* [REQUIRED WORK] When you reach the line containing "camera: 65 degrees right, 25 degrees up" in the entries below, start writing out each line exactly, and stop after the line containing "(192, 146) = (249, 195): green".

* [SUPPLIED DATA]
____________________

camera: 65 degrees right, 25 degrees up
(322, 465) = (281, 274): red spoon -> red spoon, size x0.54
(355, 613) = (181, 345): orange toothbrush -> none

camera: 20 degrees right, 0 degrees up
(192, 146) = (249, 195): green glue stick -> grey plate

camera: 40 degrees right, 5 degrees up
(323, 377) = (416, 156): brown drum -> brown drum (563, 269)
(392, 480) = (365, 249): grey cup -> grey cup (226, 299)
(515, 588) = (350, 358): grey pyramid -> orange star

____________________

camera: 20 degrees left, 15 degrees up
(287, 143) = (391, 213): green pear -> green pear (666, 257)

____________________

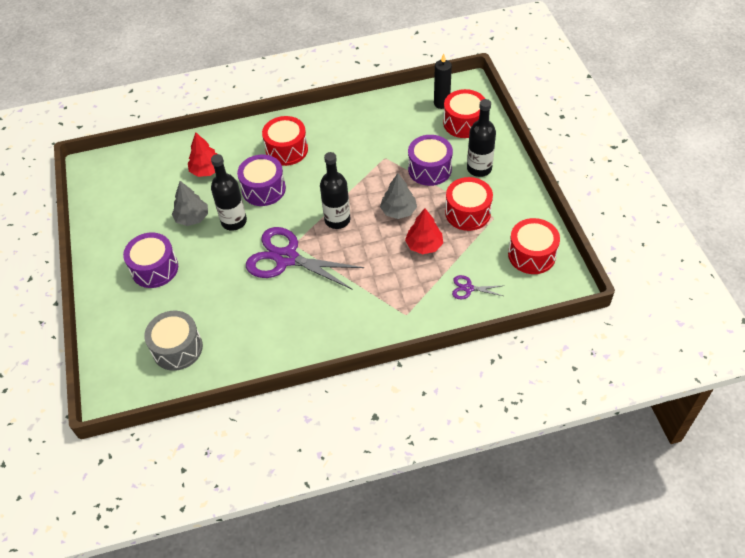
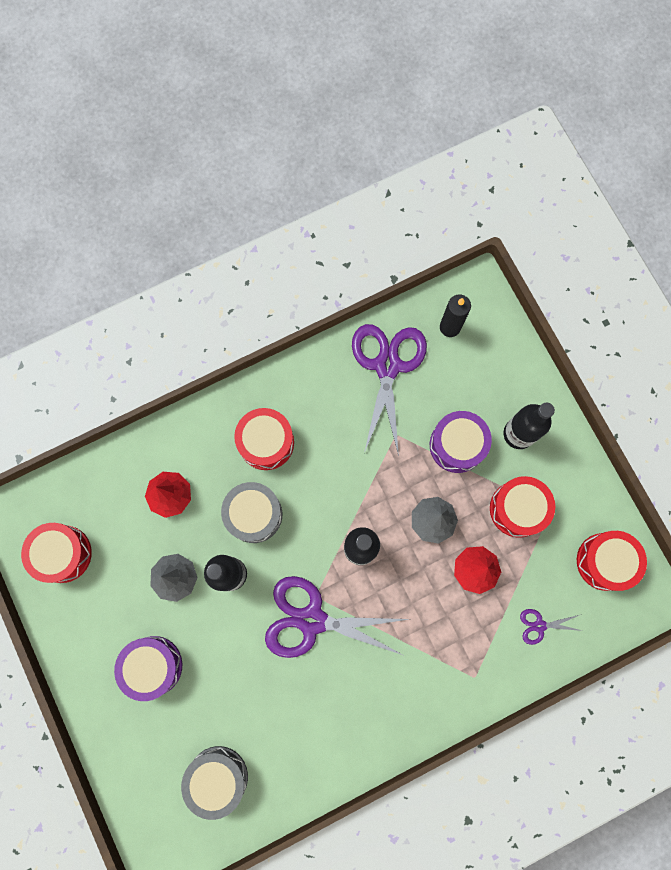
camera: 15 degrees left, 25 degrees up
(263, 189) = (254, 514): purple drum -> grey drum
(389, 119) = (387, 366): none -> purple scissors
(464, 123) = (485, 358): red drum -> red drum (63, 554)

____________________

* [RESULT OF THE EXERCISE]
camera: 65 degrees right, 25 degrees up
(322, 465) = (281, 274): red spoon -> red spoon, size x0.54
(355, 613) = (181, 345): orange toothbrush -> none

camera: 20 degrees right, 0 degrees up
(192, 146) = (249, 195): green glue stick -> grey plate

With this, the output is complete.